- **Given data**:
------------------------------------------------------------------------
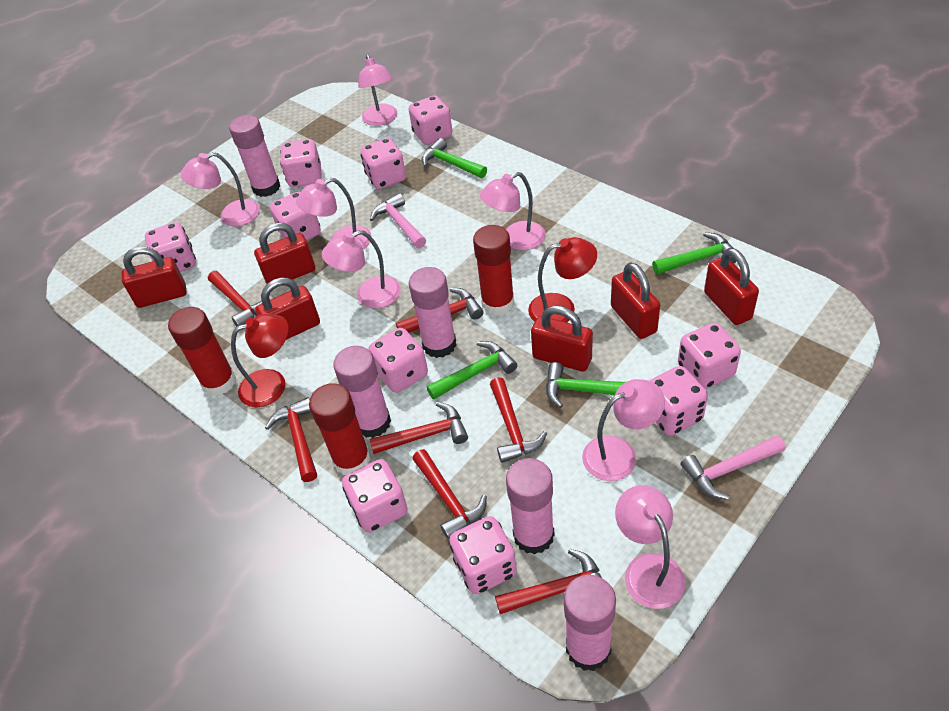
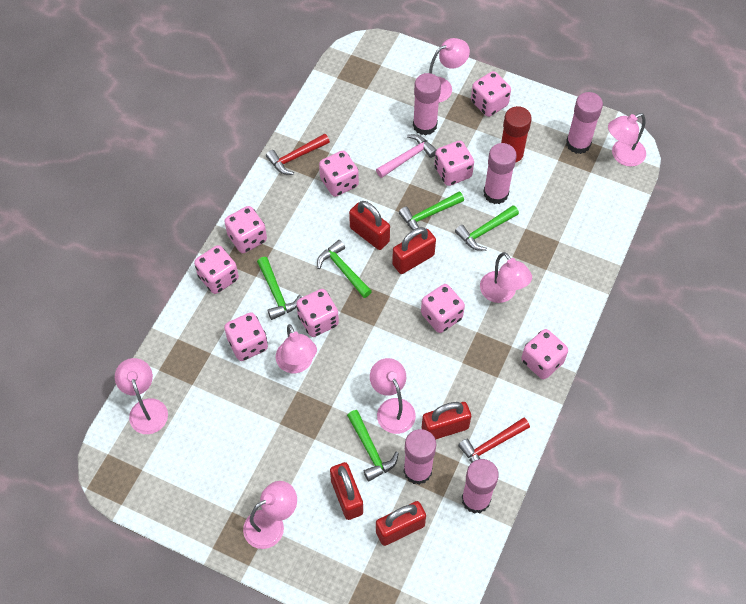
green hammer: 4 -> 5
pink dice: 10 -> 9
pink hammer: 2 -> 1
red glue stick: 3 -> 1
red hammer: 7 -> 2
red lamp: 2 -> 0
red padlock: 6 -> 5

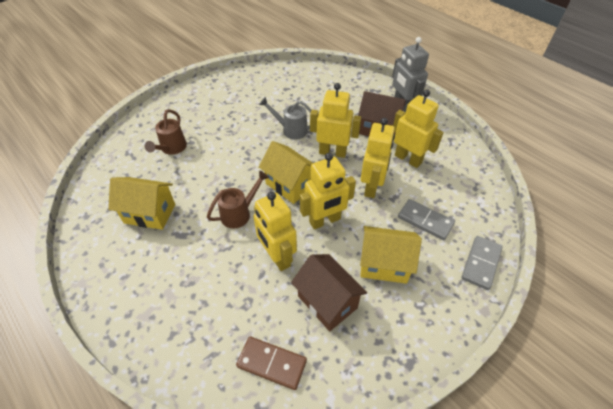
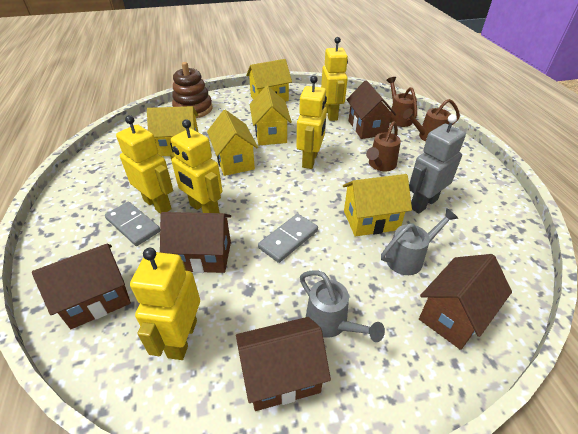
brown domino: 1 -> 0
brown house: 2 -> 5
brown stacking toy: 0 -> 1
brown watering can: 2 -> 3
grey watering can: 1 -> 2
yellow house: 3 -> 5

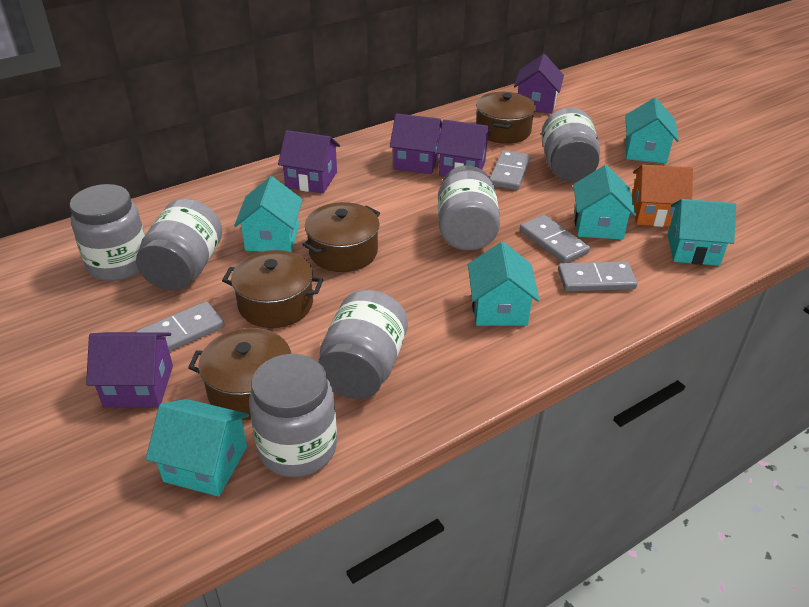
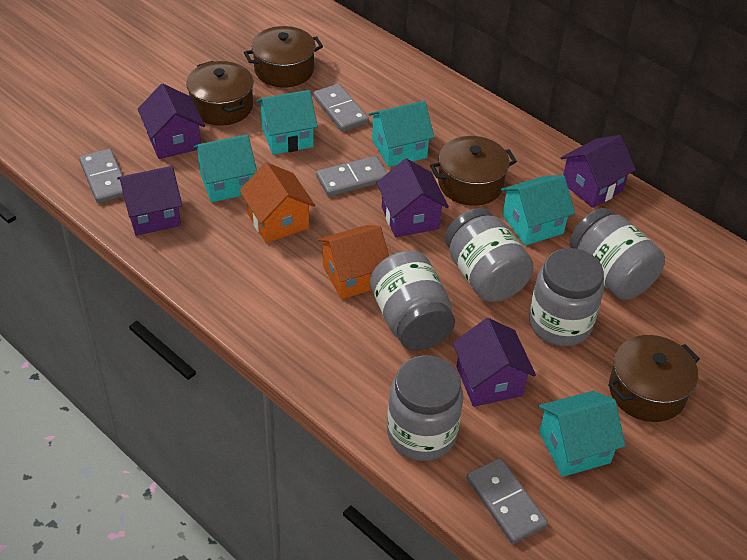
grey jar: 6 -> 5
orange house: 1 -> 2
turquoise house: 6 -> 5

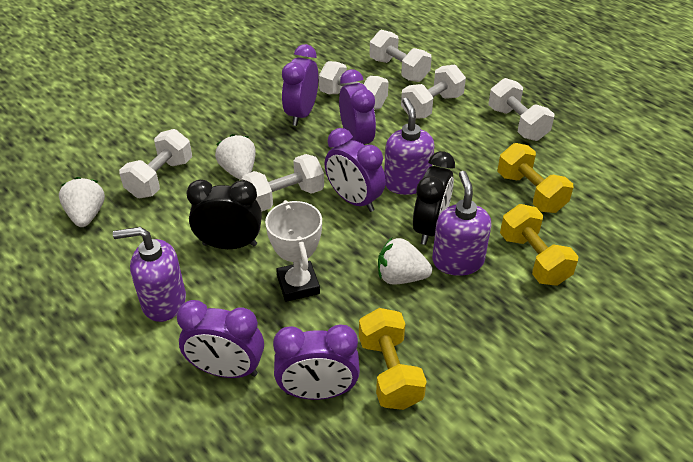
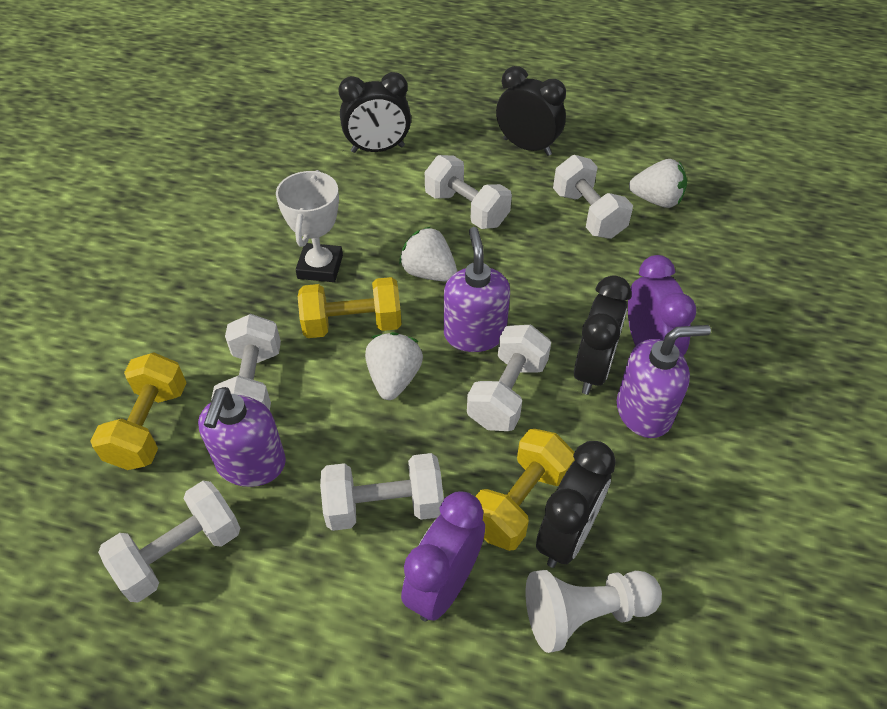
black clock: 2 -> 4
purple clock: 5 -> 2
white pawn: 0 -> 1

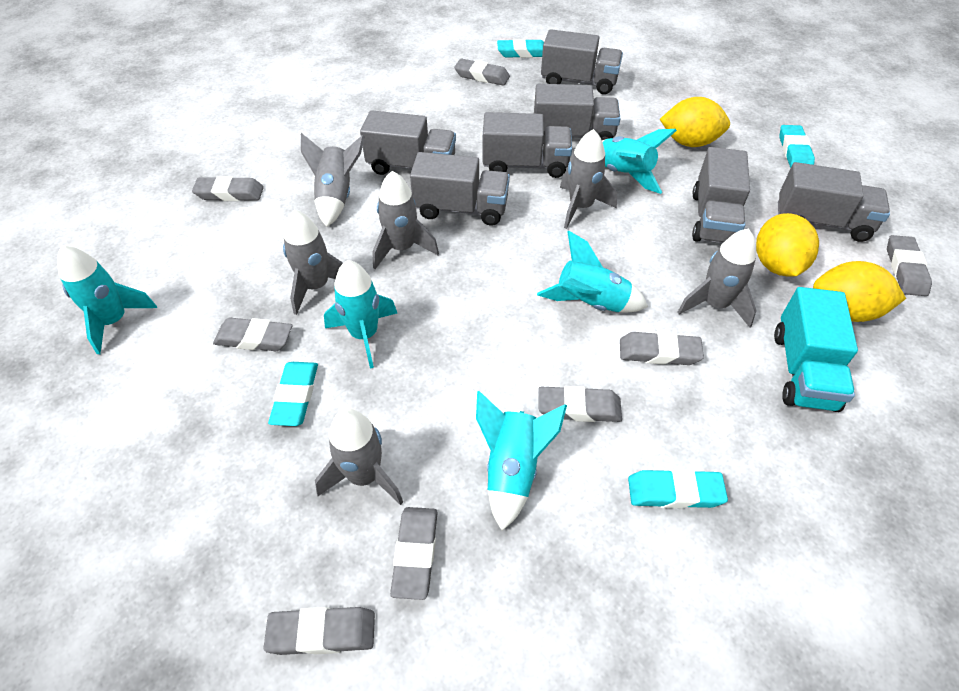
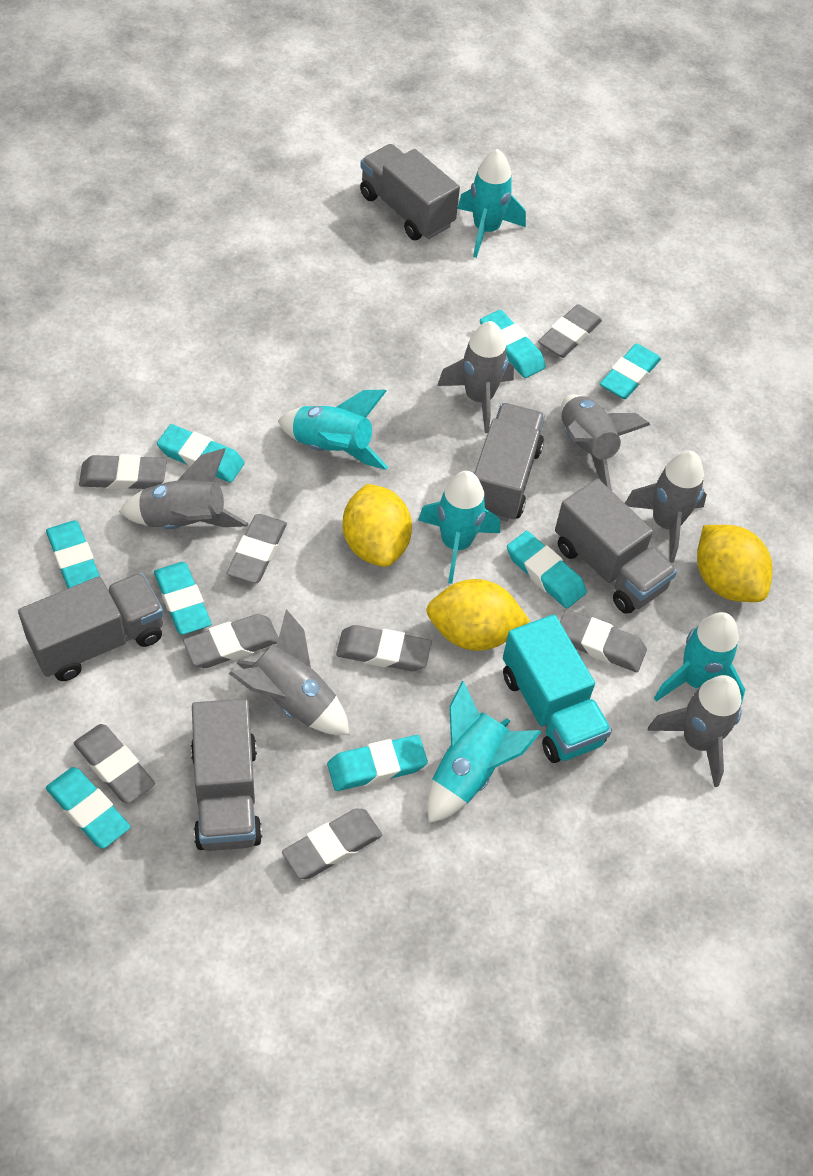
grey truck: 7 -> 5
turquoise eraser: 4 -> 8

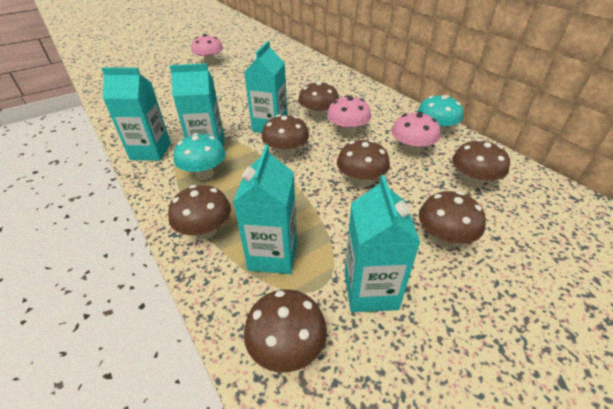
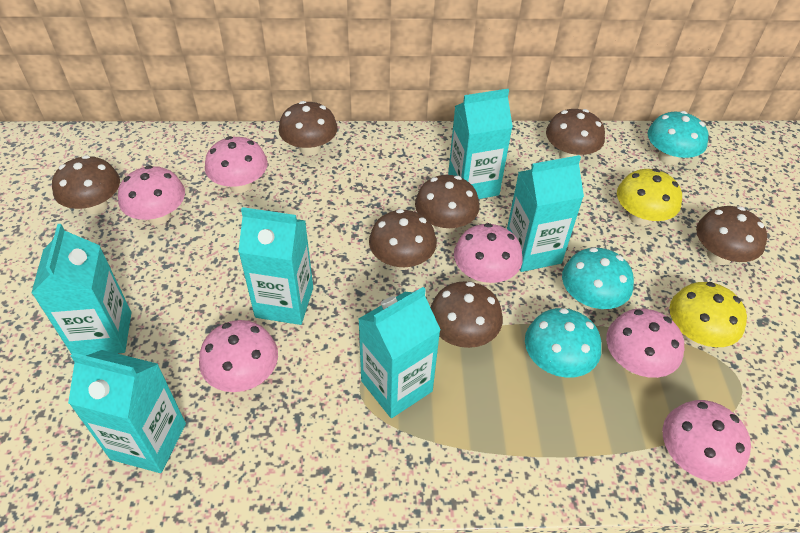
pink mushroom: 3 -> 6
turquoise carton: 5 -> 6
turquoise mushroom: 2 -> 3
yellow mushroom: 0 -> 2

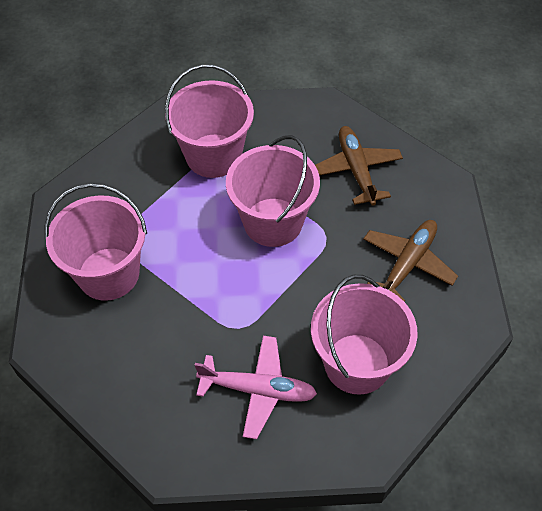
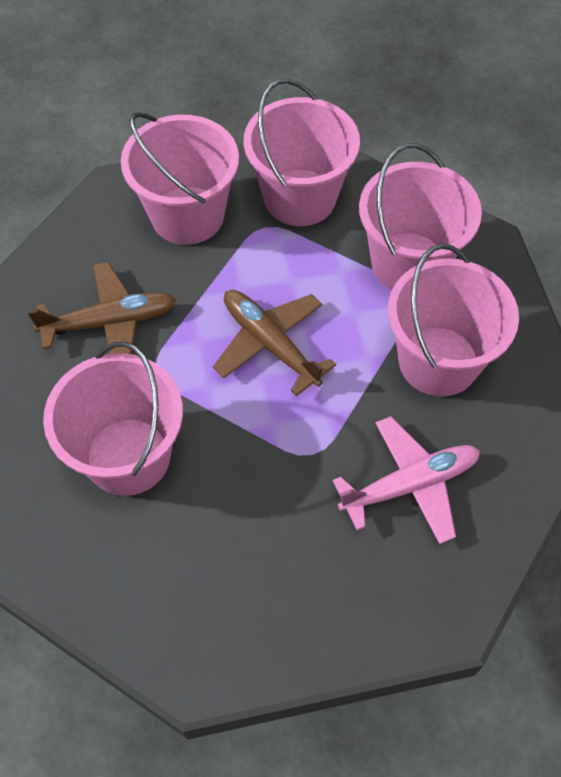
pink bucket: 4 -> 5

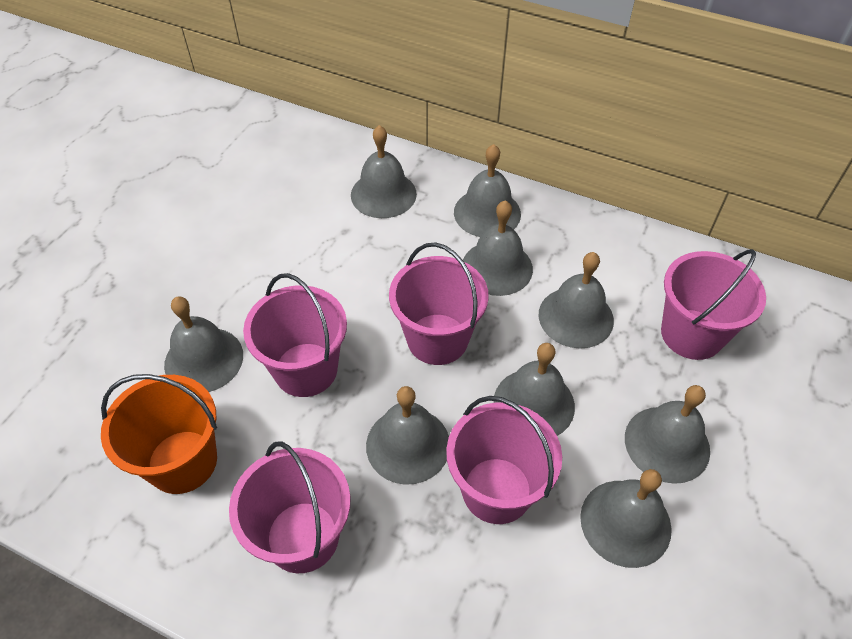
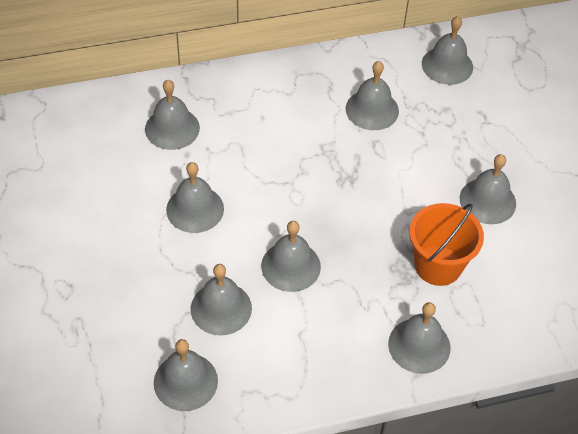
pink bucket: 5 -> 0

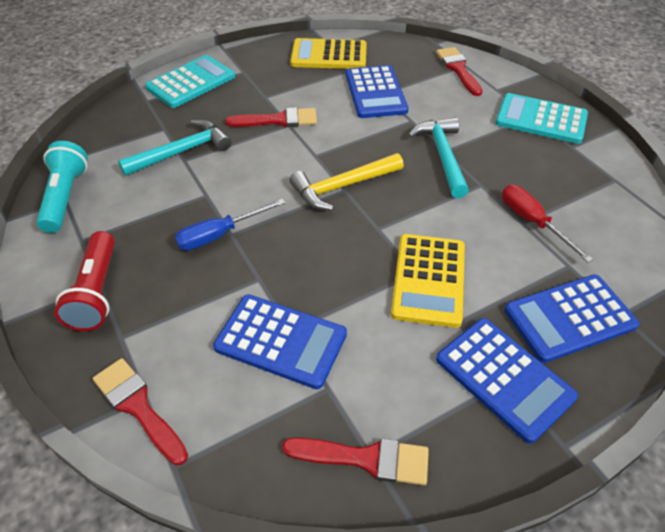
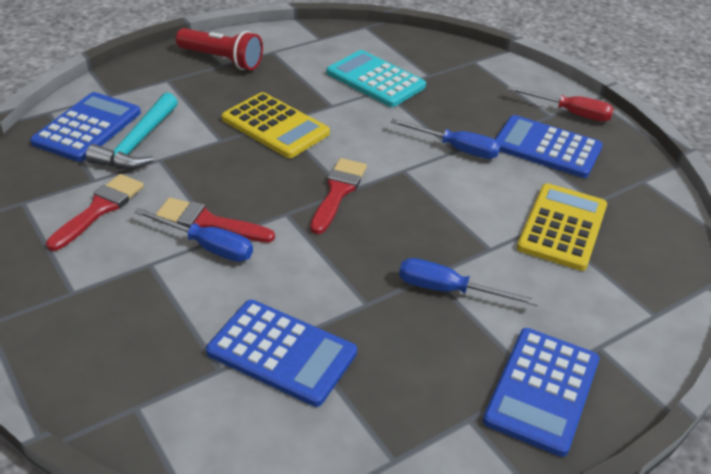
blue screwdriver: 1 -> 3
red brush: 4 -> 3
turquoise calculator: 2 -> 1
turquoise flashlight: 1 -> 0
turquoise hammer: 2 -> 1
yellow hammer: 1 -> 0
------------------------------------------------------------------------
- **Exercise objective**:
Reproduce, with no other lines, the one containing "turquoise calculator: 2 -> 1" and all lines after it through the end of the data above.

- **Result of the task**:
turquoise calculator: 2 -> 1
turquoise flashlight: 1 -> 0
turquoise hammer: 2 -> 1
yellow hammer: 1 -> 0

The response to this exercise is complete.